**BRIEF**:
From the top of the entries below through the line containing "(322, 131) = (332, 256): none -> green shoe", return every line exactly as written, please, and stop there.

**SUPPLIED DATA**:
>>>

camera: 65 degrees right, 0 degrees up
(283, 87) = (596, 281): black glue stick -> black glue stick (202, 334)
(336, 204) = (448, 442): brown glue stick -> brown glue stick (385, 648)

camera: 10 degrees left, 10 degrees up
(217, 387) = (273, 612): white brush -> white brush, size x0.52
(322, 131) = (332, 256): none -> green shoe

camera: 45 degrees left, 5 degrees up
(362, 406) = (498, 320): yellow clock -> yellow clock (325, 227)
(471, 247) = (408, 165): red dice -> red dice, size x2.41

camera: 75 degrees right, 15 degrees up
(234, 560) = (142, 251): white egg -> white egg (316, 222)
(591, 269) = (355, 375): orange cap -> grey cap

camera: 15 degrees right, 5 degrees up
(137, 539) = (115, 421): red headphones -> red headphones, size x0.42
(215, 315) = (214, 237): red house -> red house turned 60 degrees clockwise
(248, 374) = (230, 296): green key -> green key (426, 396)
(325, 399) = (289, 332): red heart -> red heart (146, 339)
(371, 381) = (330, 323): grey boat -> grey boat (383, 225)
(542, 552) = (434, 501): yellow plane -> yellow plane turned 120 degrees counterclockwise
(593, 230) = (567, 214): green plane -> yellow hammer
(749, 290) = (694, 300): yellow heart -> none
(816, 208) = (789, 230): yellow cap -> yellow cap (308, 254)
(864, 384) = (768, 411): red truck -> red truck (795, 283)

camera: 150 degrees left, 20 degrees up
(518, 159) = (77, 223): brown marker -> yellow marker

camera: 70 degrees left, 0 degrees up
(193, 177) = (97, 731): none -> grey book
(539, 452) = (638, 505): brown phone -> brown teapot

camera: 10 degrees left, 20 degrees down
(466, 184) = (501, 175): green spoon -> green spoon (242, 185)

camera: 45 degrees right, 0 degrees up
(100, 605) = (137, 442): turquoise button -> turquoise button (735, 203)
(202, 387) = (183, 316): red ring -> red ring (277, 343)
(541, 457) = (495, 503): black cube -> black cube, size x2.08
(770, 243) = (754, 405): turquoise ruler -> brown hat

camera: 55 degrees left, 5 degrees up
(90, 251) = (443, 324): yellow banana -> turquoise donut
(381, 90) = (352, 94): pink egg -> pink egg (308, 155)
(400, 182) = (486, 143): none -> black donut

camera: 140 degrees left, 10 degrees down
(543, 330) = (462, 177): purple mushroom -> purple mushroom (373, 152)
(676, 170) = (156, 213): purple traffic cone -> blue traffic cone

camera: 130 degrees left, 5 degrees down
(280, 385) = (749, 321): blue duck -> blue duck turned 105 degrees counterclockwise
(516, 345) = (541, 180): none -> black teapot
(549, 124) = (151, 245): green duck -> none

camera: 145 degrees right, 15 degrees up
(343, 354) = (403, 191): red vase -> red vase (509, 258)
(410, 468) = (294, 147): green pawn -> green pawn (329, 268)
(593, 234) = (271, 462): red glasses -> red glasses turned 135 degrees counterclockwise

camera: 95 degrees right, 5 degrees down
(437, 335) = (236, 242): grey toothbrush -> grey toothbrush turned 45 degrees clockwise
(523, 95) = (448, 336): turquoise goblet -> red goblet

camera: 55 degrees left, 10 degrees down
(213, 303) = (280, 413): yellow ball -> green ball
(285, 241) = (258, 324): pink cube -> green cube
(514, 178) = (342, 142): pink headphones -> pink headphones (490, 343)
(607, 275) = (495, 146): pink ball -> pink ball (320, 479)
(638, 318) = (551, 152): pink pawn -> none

<<<

**ANSWER TO THIS TASK**:
camera: 65 degrees right, 0 degrees up
(283, 87) = (596, 281): black glue stick -> black glue stick (202, 334)
(336, 204) = (448, 442): brown glue stick -> brown glue stick (385, 648)

camera: 10 degrees left, 10 degrees up
(217, 387) = (273, 612): white brush -> white brush, size x0.52
(322, 131) = (332, 256): none -> green shoe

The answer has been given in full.